**TASK REQUIREMENTS**
Below are some entries. Copy each line in them that holds "black".
*** Opening of DATASET RECORDS ***
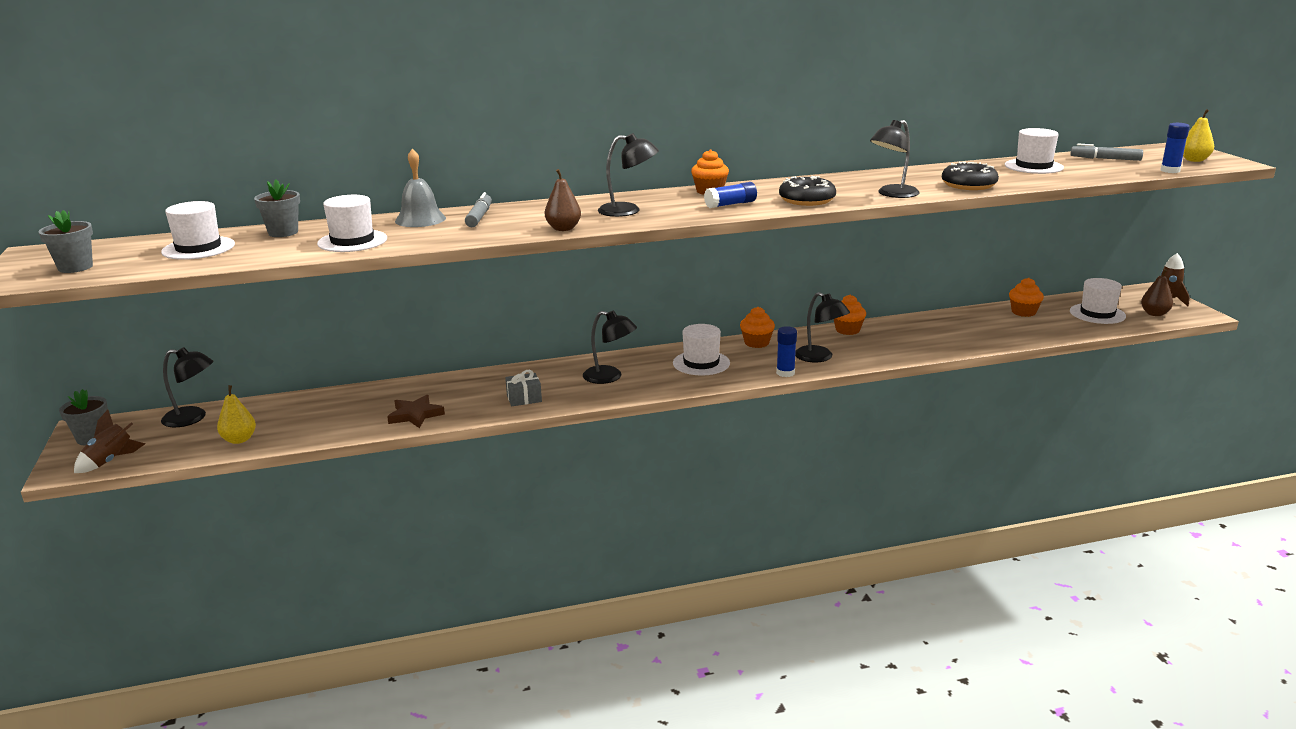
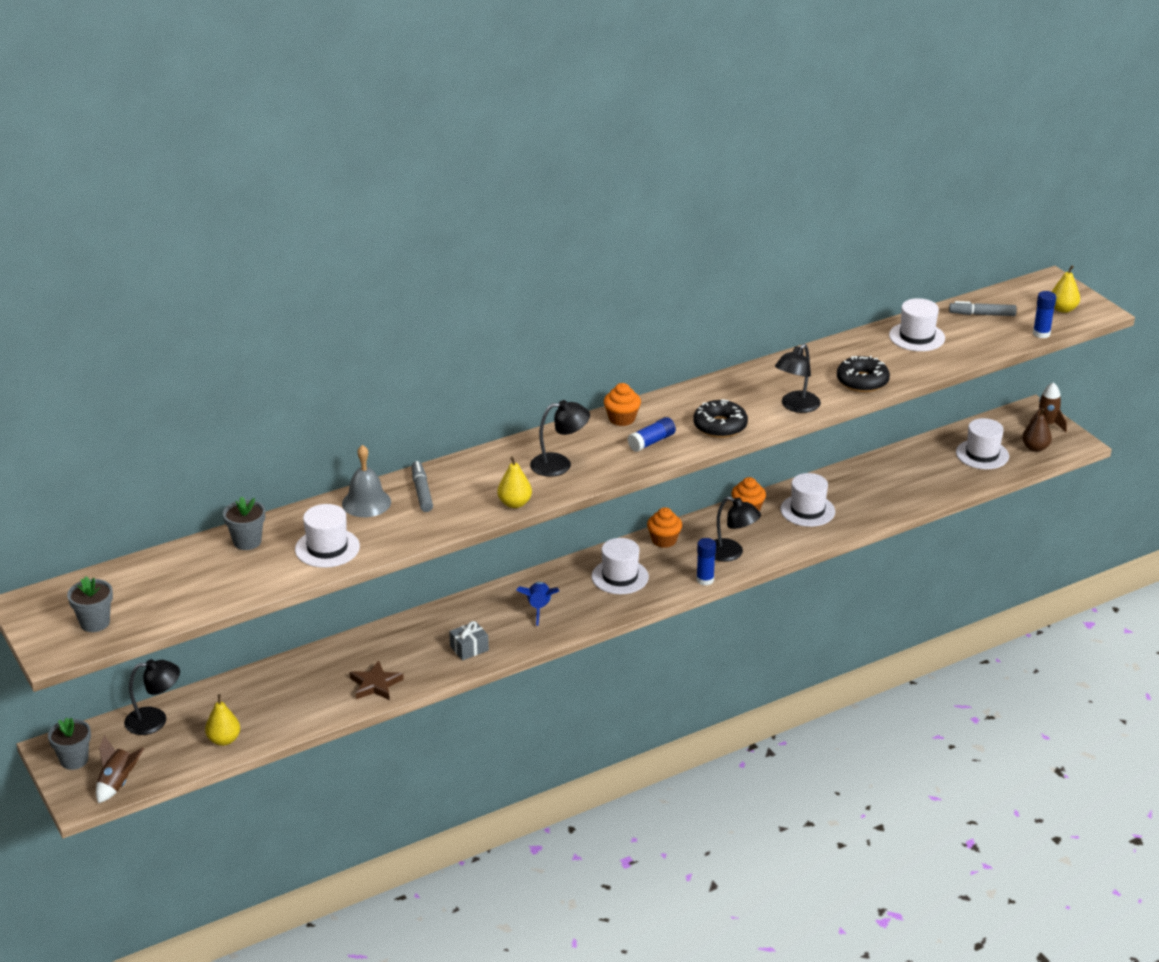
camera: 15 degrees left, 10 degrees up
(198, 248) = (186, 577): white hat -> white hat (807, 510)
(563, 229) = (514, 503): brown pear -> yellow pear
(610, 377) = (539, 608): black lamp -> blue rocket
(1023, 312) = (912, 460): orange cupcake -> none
*** Close of DATASET RECORDS ***
*** Opening of DATASET RECORDS ***
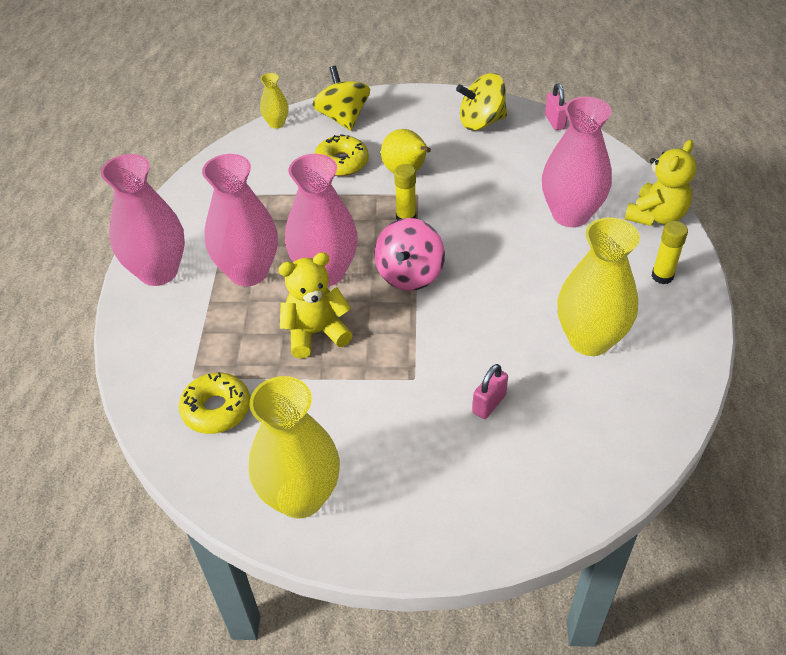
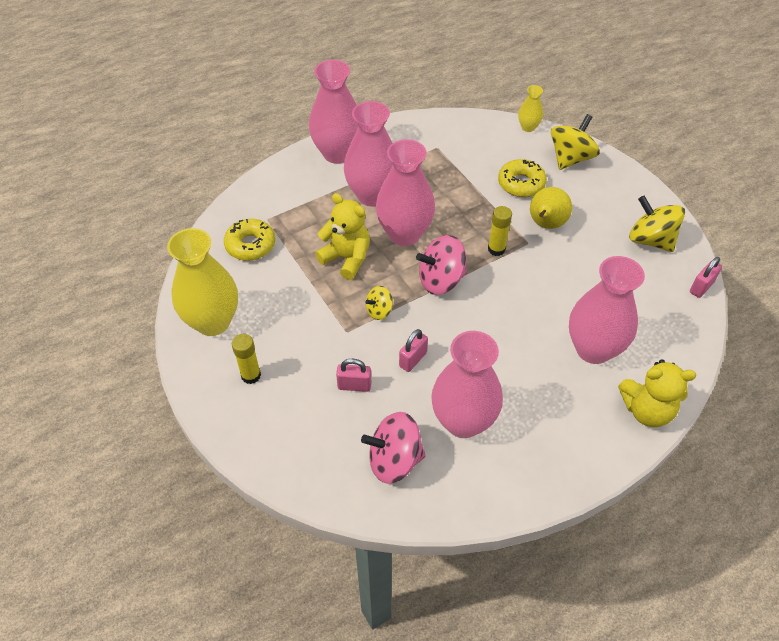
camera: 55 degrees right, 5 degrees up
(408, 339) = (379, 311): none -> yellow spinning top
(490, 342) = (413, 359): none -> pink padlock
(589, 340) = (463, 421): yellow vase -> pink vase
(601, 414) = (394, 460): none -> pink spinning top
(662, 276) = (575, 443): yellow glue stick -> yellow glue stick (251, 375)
*** Close of DATASET RECORDS ***
*** Opening of DATASET RECORDS ***
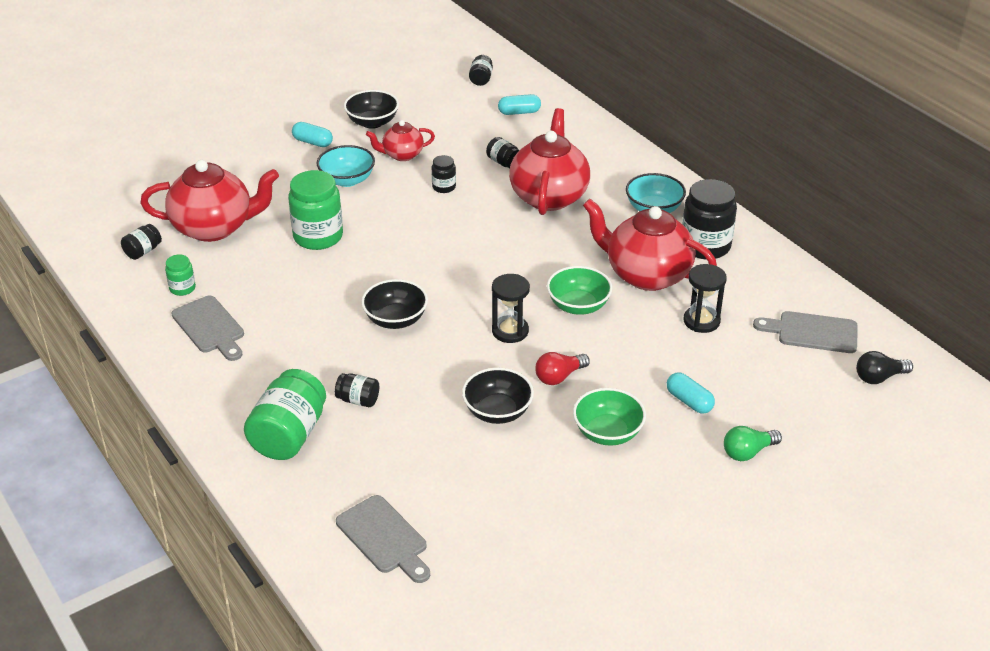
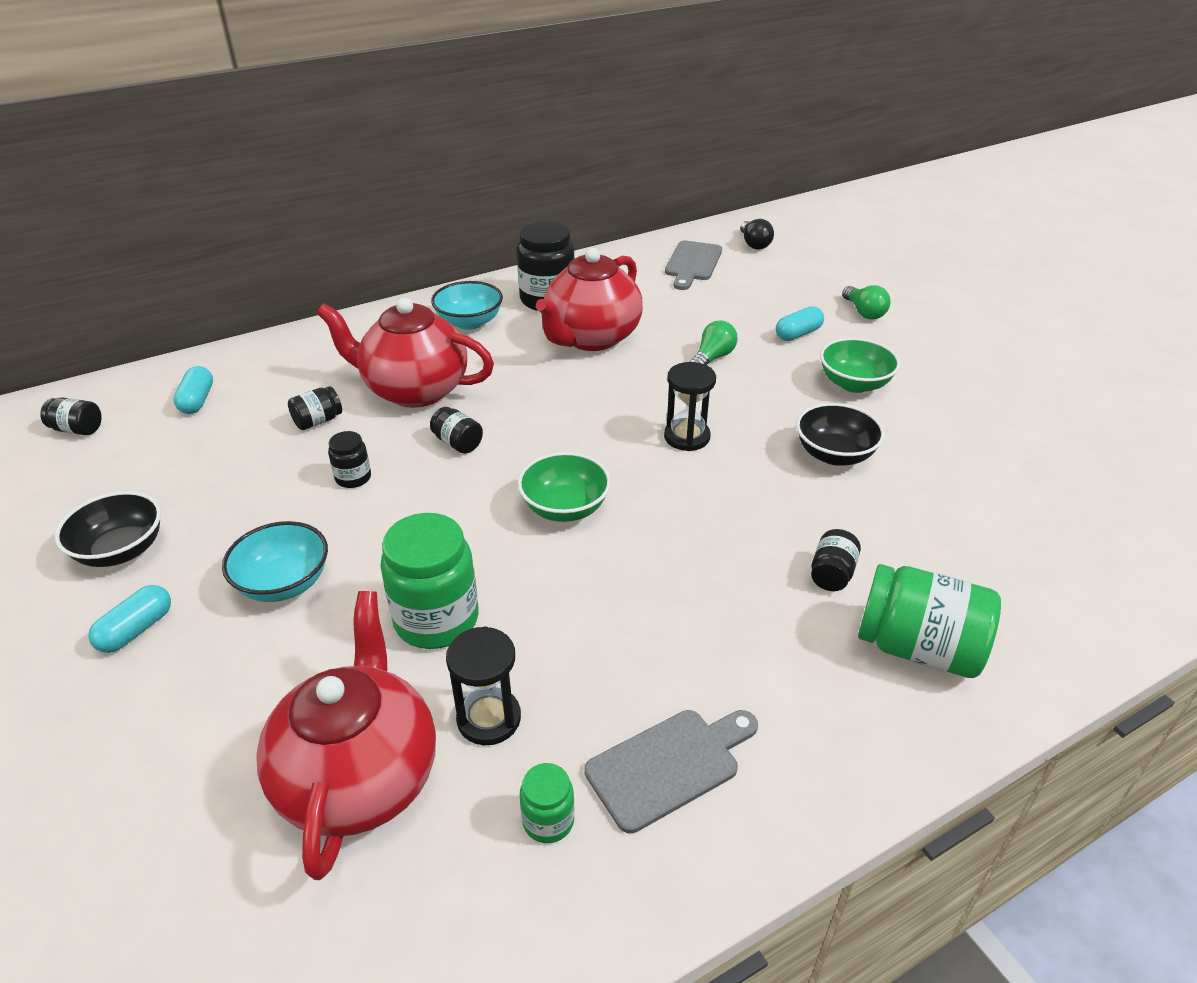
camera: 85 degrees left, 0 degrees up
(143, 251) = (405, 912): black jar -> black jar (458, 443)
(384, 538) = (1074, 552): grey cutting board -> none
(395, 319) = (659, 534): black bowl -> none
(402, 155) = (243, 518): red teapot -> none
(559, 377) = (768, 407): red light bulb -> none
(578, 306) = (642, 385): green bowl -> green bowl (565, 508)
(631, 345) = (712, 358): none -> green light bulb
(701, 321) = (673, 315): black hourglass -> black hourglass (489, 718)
*** Close of DATASET RECORDS ***
**TASK OUTPUT**
(610, 377) = (539, 608): black lamp -> blue rocket
(143, 251) = (405, 912): black jar -> black jar (458, 443)
(395, 319) = (659, 534): black bowl -> none
(701, 321) = (673, 315): black hourglass -> black hourglass (489, 718)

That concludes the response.